**YOUR GOAL:**
Exactly as they appear, restate the lines of the material, from the first through the one containing "added,,,Glühbirne (lila),(387 283".

**GIVEN INFORMATION:**
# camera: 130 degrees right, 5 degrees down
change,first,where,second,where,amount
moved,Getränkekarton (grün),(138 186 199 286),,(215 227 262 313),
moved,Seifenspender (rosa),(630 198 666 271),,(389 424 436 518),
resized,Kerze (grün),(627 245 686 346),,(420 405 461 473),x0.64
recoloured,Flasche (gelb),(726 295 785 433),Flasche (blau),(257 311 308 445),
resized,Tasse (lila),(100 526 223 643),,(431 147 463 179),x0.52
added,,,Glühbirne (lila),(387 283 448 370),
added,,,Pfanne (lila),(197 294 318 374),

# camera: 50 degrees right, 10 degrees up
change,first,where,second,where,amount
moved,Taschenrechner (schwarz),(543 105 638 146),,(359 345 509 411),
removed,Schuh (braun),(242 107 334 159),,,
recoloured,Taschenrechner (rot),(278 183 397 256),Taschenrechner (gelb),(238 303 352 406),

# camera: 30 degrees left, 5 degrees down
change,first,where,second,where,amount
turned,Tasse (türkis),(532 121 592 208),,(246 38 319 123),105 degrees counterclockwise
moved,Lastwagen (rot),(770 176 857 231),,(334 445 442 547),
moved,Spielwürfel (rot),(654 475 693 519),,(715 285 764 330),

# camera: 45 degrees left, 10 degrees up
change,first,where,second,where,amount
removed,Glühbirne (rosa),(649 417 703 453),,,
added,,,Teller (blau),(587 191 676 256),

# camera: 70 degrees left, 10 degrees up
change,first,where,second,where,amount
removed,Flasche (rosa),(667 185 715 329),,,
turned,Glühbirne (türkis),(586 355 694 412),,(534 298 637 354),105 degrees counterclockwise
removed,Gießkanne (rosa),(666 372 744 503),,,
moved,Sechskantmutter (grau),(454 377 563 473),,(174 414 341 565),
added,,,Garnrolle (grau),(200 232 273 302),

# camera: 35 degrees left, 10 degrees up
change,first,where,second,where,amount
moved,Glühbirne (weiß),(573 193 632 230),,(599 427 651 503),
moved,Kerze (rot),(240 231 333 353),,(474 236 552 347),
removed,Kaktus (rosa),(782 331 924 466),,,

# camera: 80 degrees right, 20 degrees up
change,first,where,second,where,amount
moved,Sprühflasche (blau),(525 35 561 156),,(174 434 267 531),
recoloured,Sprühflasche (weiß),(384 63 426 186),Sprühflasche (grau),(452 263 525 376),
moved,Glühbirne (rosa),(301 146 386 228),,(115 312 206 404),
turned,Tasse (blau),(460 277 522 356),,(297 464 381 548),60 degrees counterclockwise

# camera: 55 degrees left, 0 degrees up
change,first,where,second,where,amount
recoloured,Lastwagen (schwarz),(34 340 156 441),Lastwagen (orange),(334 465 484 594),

**ANSWER:**
# camera: 130 degrees right, 5 degrees down
change,first,where,second,where,amount
moved,Getränkekarton (grün),(138 186 199 286),,(215 227 262 313),
moved,Seifenspender (rosa),(630 198 666 271),,(389 424 436 518),
resized,Kerze (grün),(627 245 686 346),,(420 405 461 473),x0.64
recoloured,Flasche (gelb),(726 295 785 433),Flasche (blau),(257 311 308 445),
resized,Tasse (lila),(100 526 223 643),,(431 147 463 179),x0.52
added,,,Glühbirne (lila),(387 283 448 370),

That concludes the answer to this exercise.